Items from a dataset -

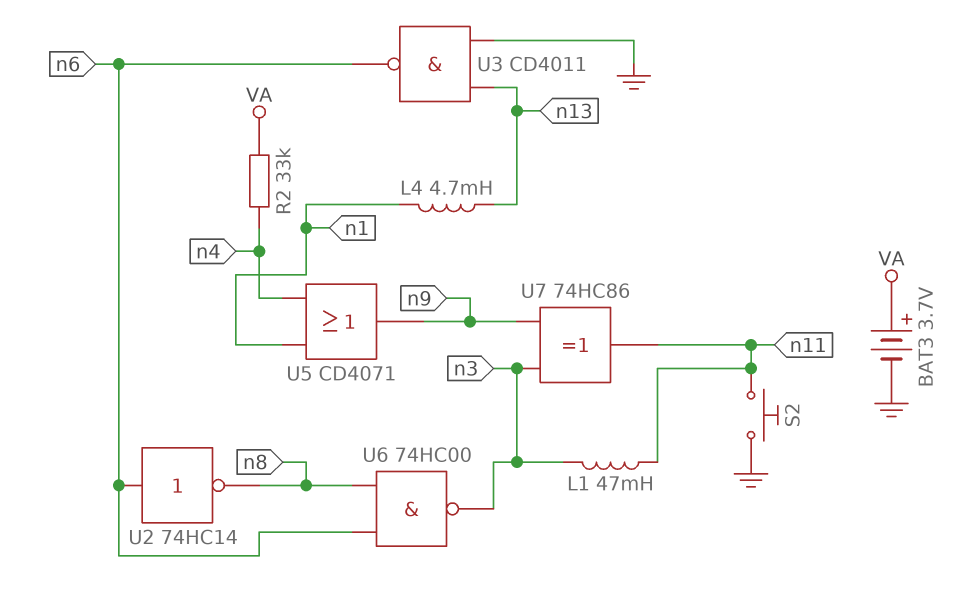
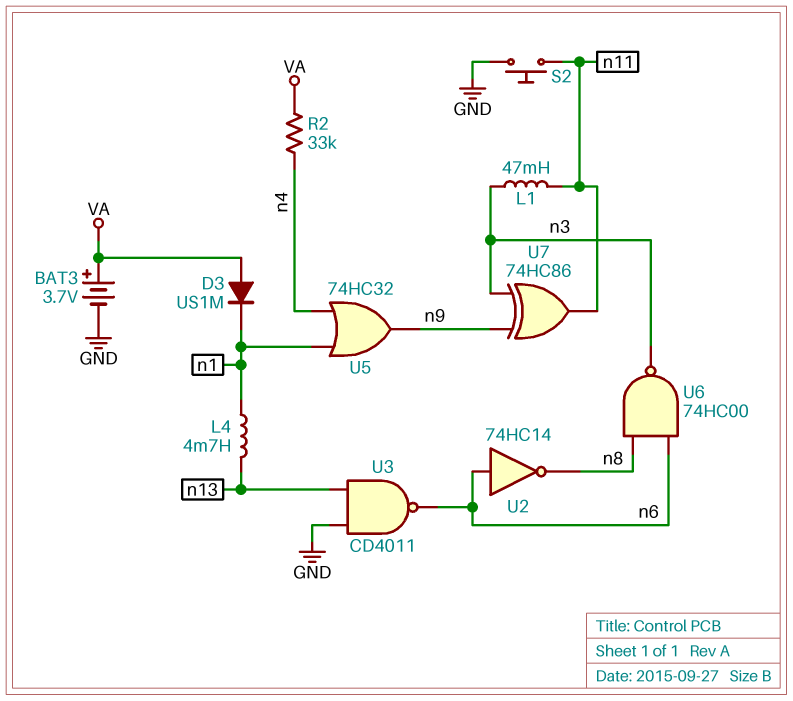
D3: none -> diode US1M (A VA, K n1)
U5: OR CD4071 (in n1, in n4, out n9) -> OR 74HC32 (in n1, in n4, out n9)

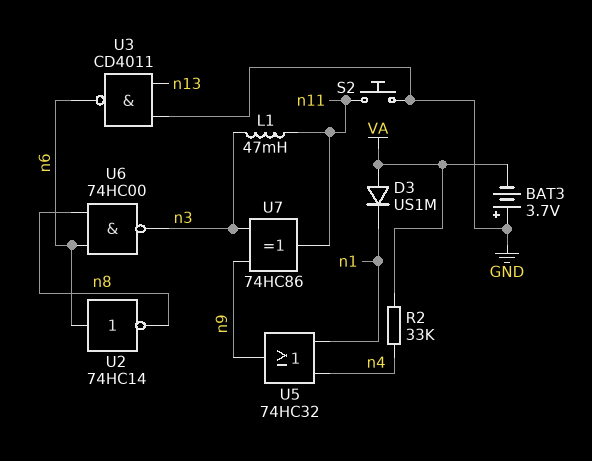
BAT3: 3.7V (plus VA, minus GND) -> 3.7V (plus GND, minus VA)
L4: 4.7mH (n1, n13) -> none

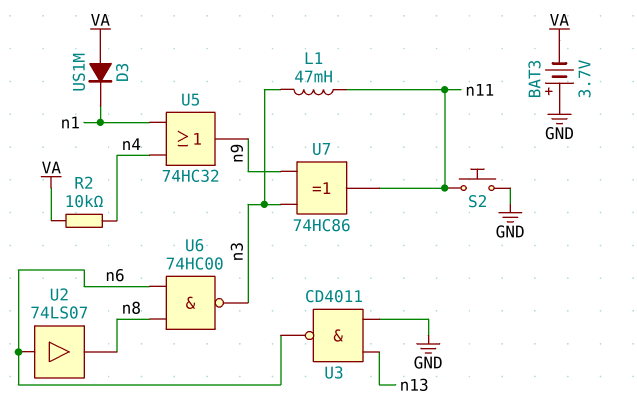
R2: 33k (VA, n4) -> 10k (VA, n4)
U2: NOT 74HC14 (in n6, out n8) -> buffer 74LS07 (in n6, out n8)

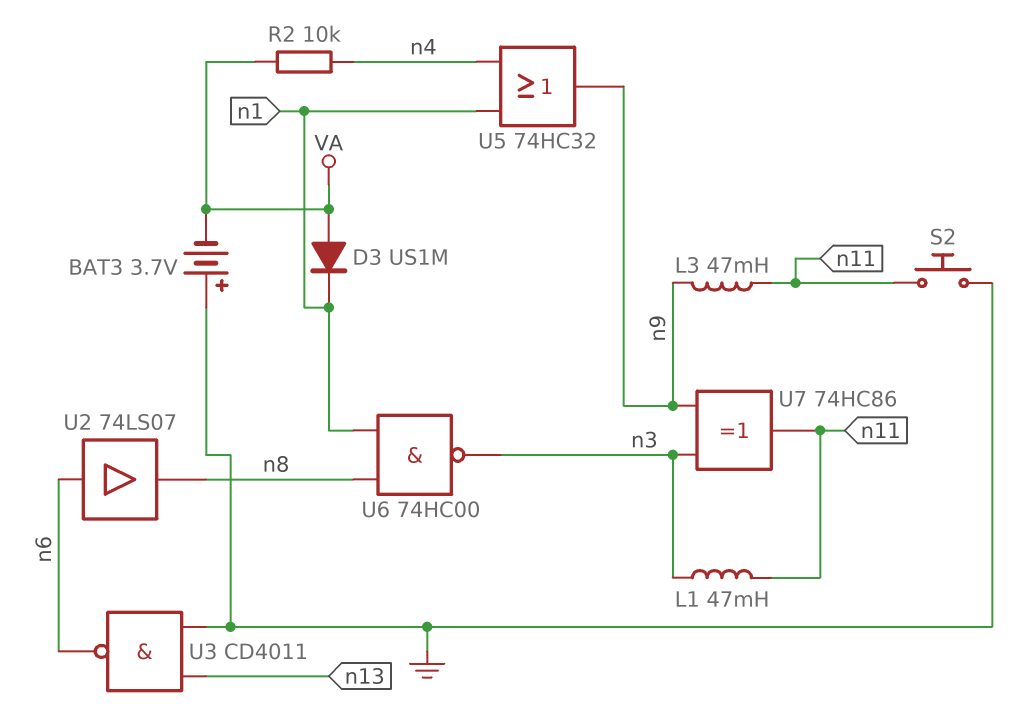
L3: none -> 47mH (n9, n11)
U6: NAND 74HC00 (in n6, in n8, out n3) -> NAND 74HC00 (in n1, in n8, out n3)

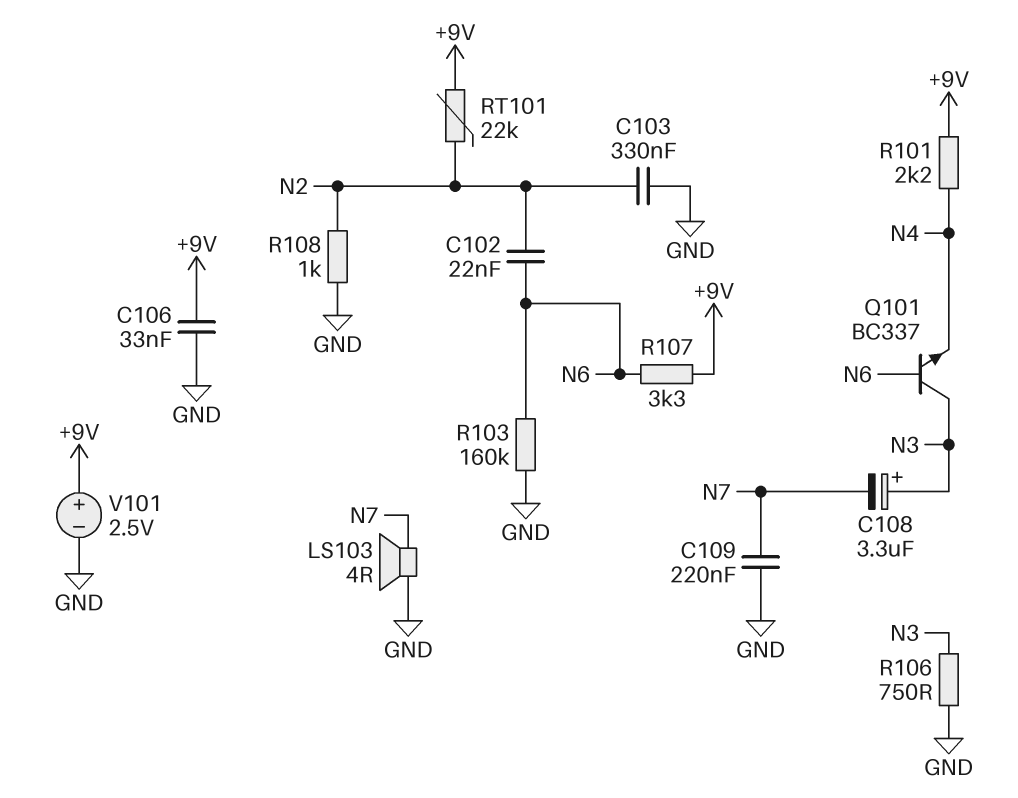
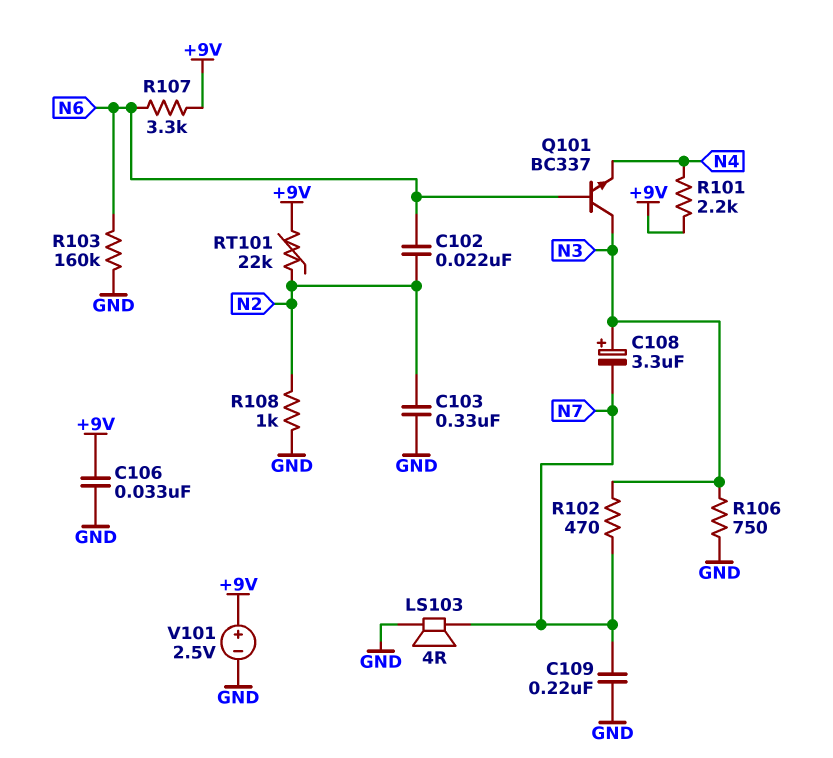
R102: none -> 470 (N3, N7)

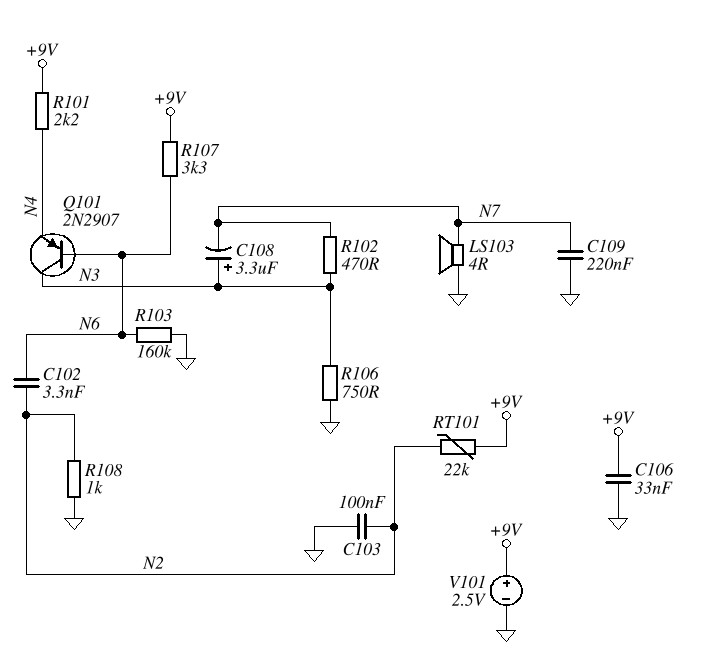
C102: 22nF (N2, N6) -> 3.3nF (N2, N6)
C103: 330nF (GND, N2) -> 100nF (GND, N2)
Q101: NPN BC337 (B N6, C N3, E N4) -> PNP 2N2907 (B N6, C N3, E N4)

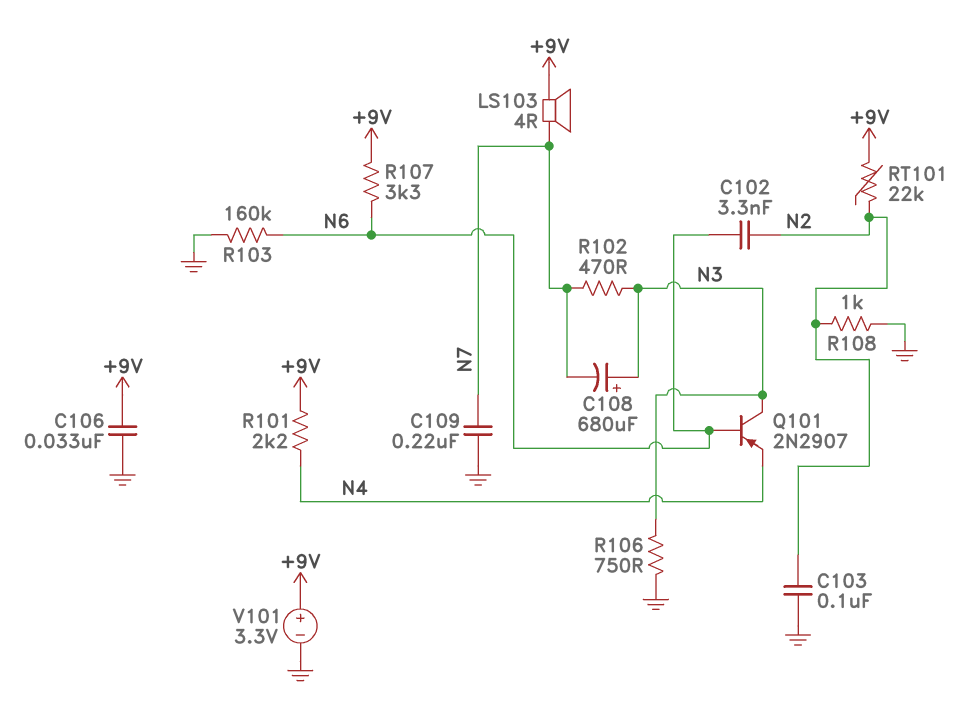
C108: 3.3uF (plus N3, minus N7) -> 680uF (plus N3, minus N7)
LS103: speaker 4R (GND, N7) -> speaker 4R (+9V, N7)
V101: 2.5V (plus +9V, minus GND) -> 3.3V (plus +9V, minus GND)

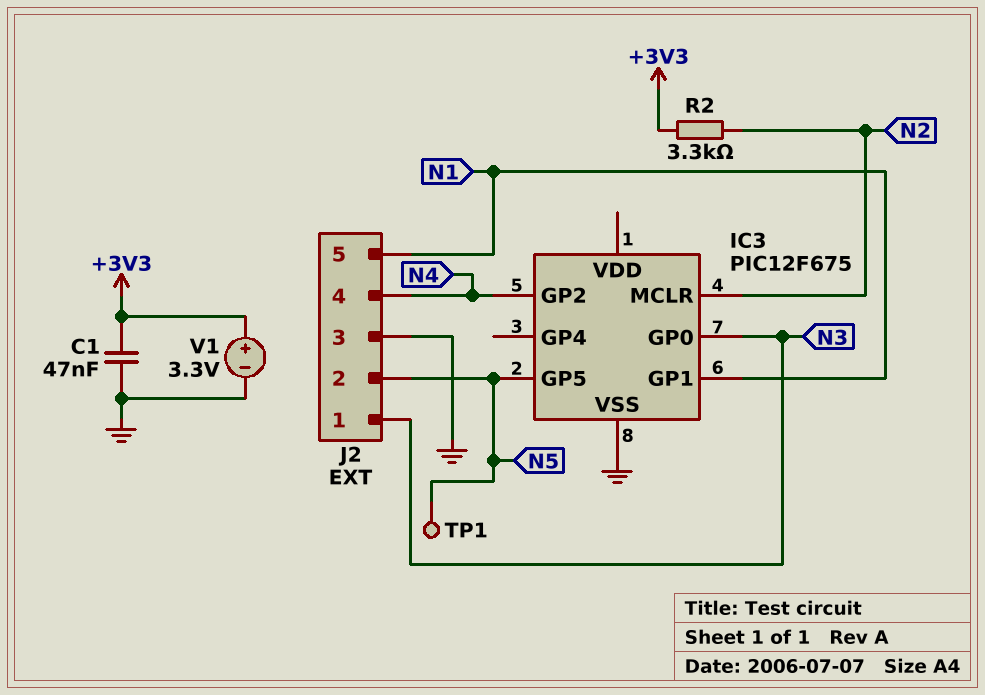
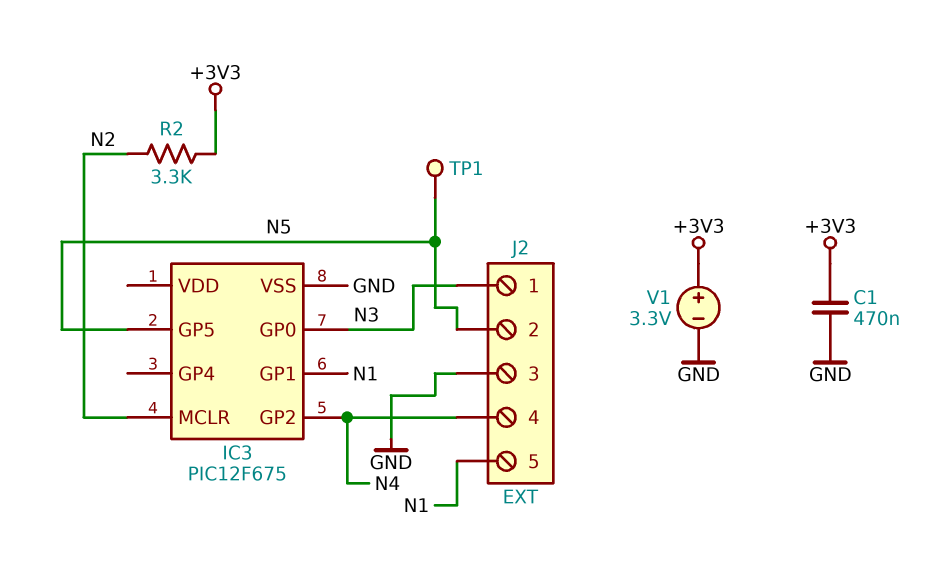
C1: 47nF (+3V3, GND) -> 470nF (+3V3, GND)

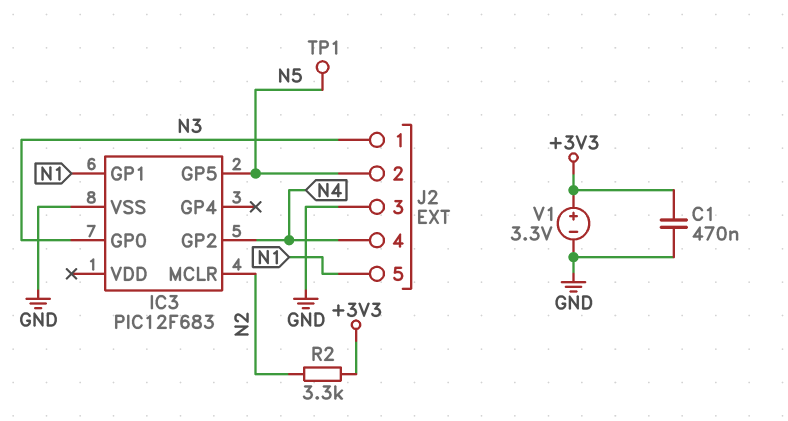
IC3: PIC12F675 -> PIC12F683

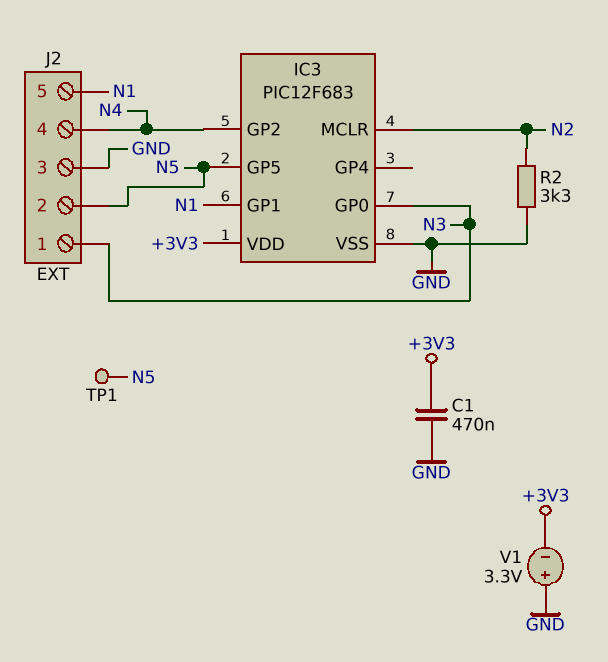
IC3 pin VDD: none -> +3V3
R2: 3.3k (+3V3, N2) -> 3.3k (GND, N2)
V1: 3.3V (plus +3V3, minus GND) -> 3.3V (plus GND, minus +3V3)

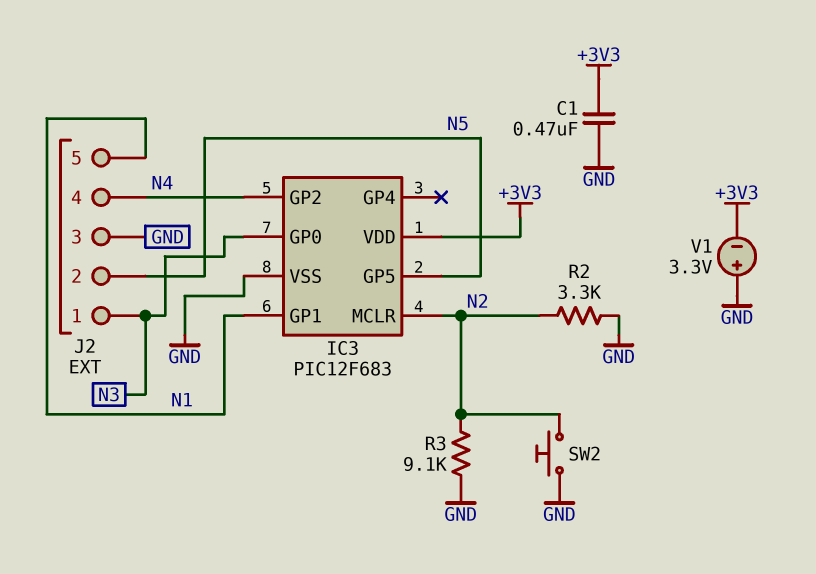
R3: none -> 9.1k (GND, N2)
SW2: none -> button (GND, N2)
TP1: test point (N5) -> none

Try it -
Set every record down verbatim. No pictures belong in the copy.

Final answer -
D3: none -> diode US1M (A VA, K n1)
U5: OR CD4071 (in n1, in n4, out n9) -> OR 74HC32 (in n1, in n4, out n9)

BAT3: 3.7V (plus VA, minus GND) -> 3.7V (plus GND, minus VA)
L4: 4.7mH (n1, n13) -> none

R2: 33k (VA, n4) -> 10k (VA, n4)
U2: NOT 74HC14 (in n6, out n8) -> buffer 74LS07 (in n6, out n8)

L3: none -> 47mH (n9, n11)
U6: NAND 74HC00 (in n6, in n8, out n3) -> NAND 74HC00 (in n1, in n8, out n3)

R102: none -> 470 (N3, N7)

C102: 22nF (N2, N6) -> 3.3nF (N2, N6)
C103: 330nF (GND, N2) -> 100nF (GND, N2)
Q101: NPN BC337 (B N6, C N3, E N4) -> PNP 2N2907 (B N6, C N3, E N4)

C108: 3.3uF (plus N3, minus N7) -> 680uF (plus N3, minus N7)
LS103: speaker 4R (GND, N7) -> speaker 4R (+9V, N7)
V101: 2.5V (plus +9V, minus GND) -> 3.3V (plus +9V, minus GND)

C1: 47nF (+3V3, GND) -> 470nF (+3V3, GND)

IC3: PIC12F675 -> PIC12F683

IC3 pin VDD: none -> +3V3
R2: 3.3k (+3V3, N2) -> 3.3k (GND, N2)
V1: 3.3V (plus +3V3, minus GND) -> 3.3V (plus GND, minus +3V3)

R3: none -> 9.1k (GND, N2)
SW2: none -> button (GND, N2)
TP1: test point (N5) -> none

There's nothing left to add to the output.